Each line from the one that contains "(258, 190) = (572, 370): yellow bowl -> none" through the end of the entries should be repeated exactly, with nothing added.

Recorded data
⟨

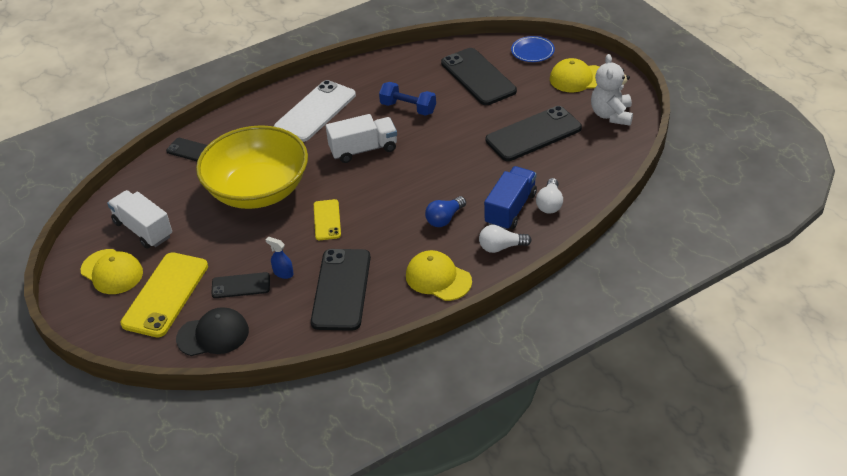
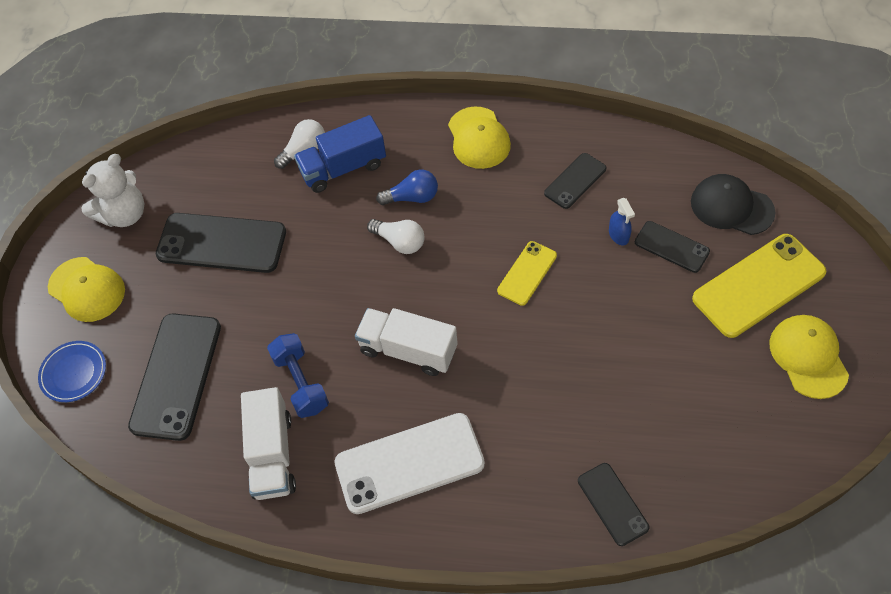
camera: 140 degrees left, 15 degrees up
(143, 229) = (743, 400): white truck -> white truck (272, 455)
(258, 190) = (572, 370): yellow bowl -> none
(341, 289) = (575, 181): black phone -> black phone, size x0.55
(501, 247) = (394, 134): white light bulb -> white light bulb (399, 242)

⟩

— OUTPUT FOR THIS EXERCISE —
(258, 190) = (572, 370): yellow bowl -> none
(341, 289) = (575, 181): black phone -> black phone, size x0.55
(501, 247) = (394, 134): white light bulb -> white light bulb (399, 242)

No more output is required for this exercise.